**Task description:**
Please retype exactly the lines from the one containing "none -> black cone J9 level 2" through the end of the records, leaving out the pictures.
[[ Data records, beginning ]]
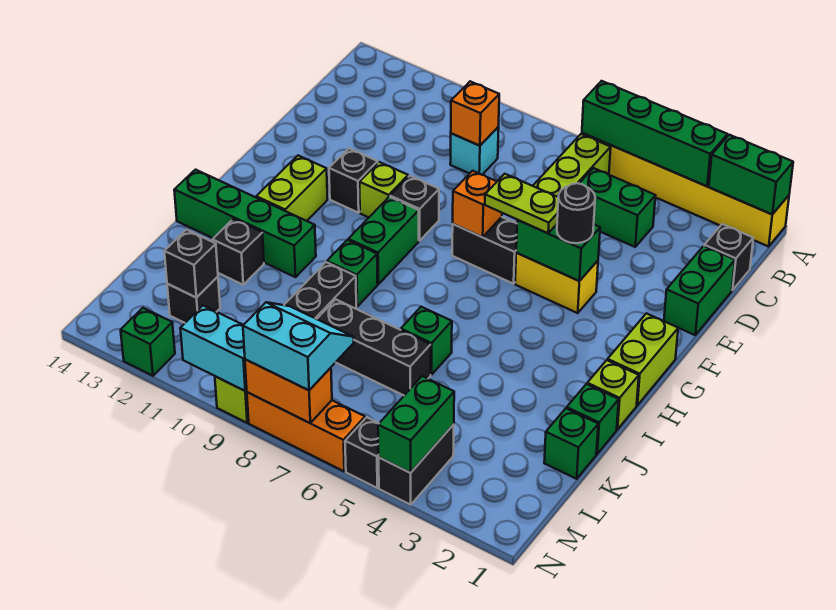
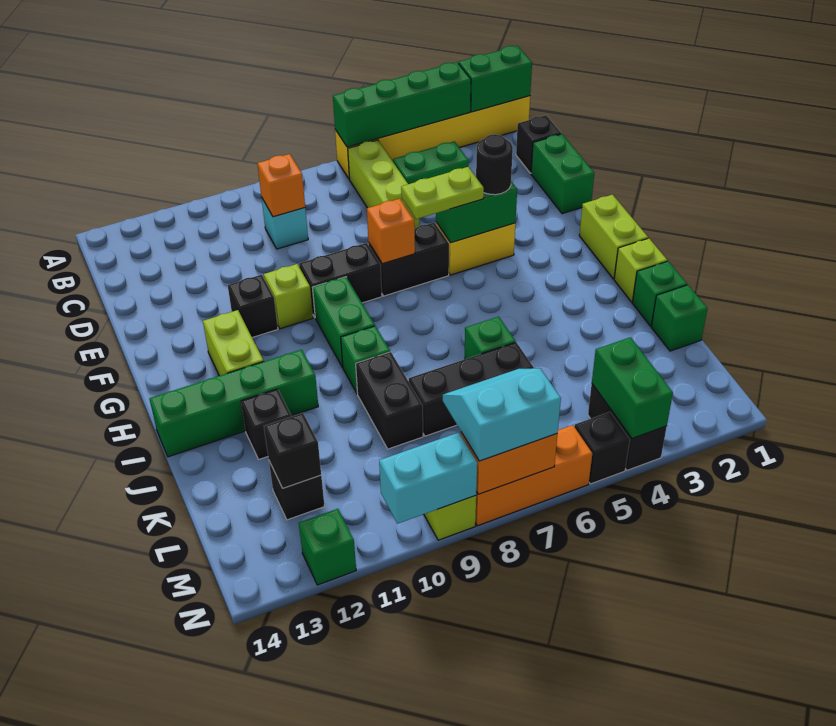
black brick F9 level 1 -> black brick F8:F9 level 1

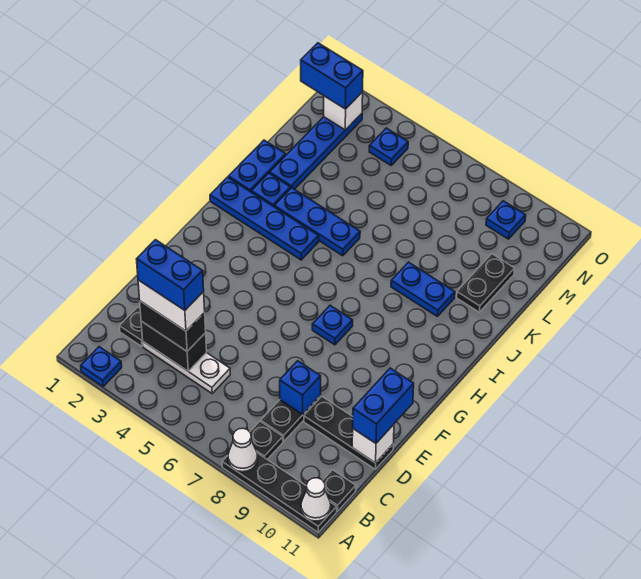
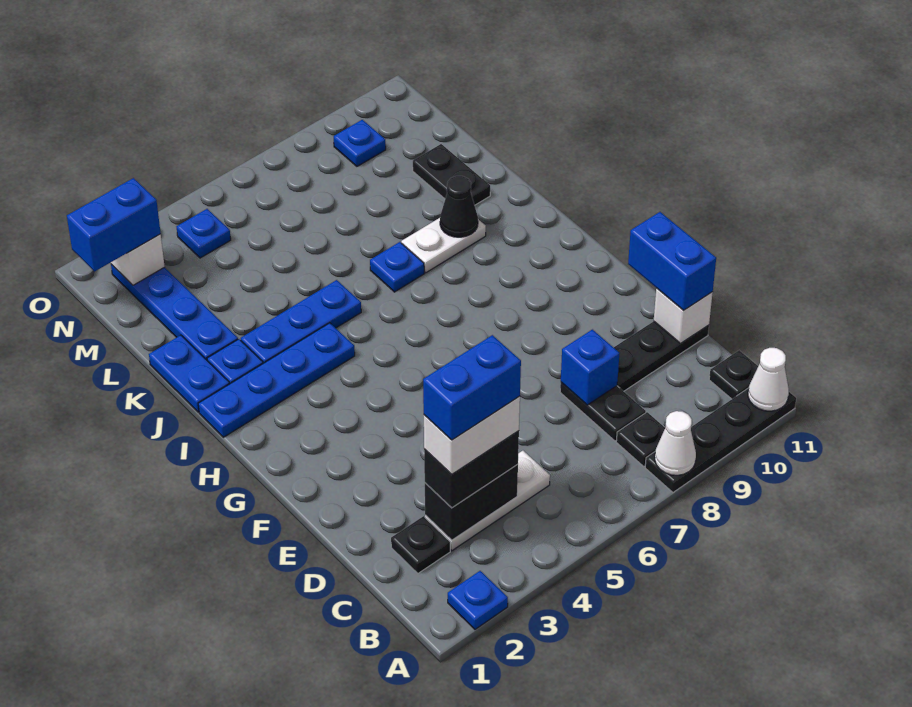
blue plate G7 level 1 -> blue plate J7 level 1
blue plate J8:J9 level 1 -> white plate J8:J9 level 1
none -> black cone J9 level 2

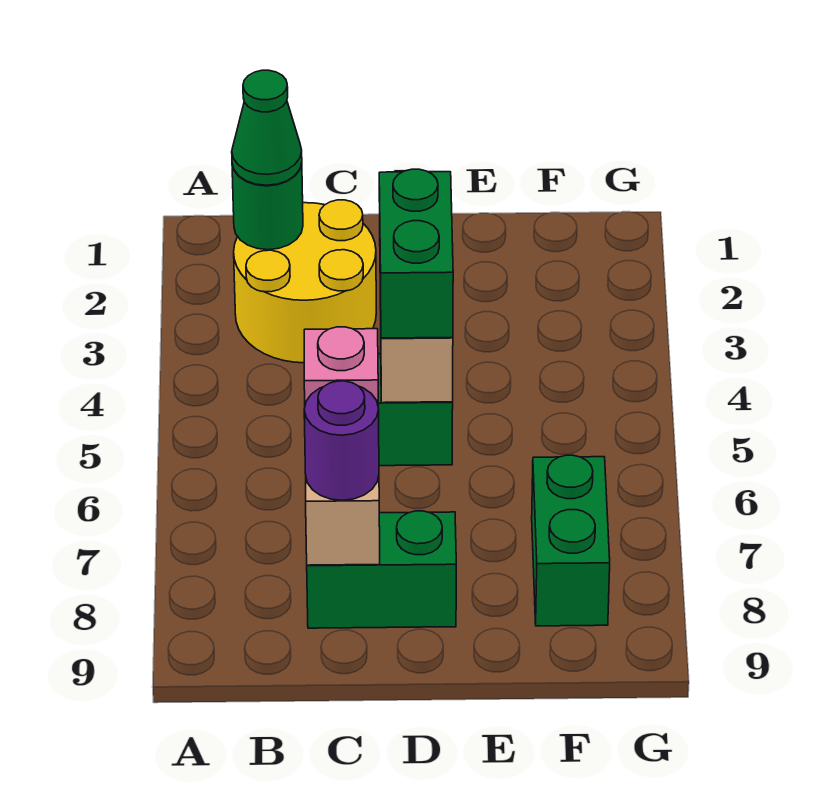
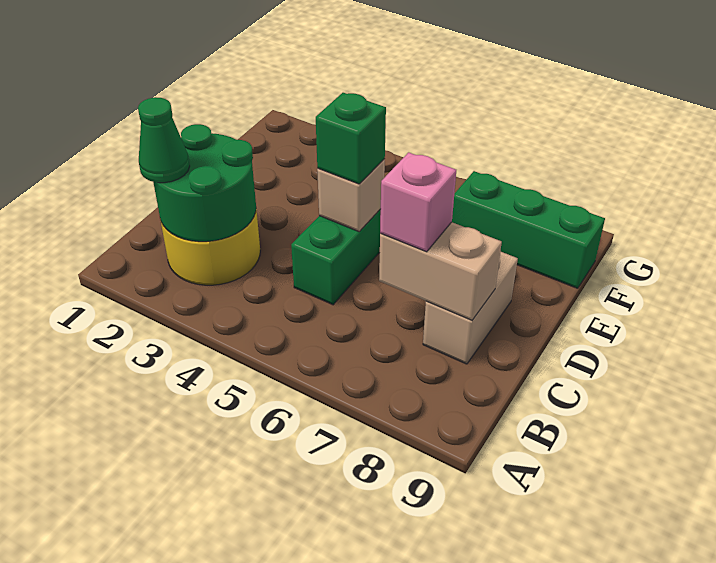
green round brick B2 level 2 -> green round brick B2:C3 level 2
green brick C8:D8 level 1 -> tan brick C8:D8 level 1
purple round brick C8 level 3 -> none
green brick D4:D5 level 3 -> green brick D5 level 3
green brick F7:F8 level 1 -> green brick F7:F9 level 1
[[ Data records, end ]]
**Solution for this problem:**
none -> black cone J9 level 2

green round brick B2 level 2 -> green round brick B2:C3 level 2
green brick C8:D8 level 1 -> tan brick C8:D8 level 1
purple round brick C8 level 3 -> none
green brick D4:D5 level 3 -> green brick D5 level 3
green brick F7:F8 level 1 -> green brick F7:F9 level 1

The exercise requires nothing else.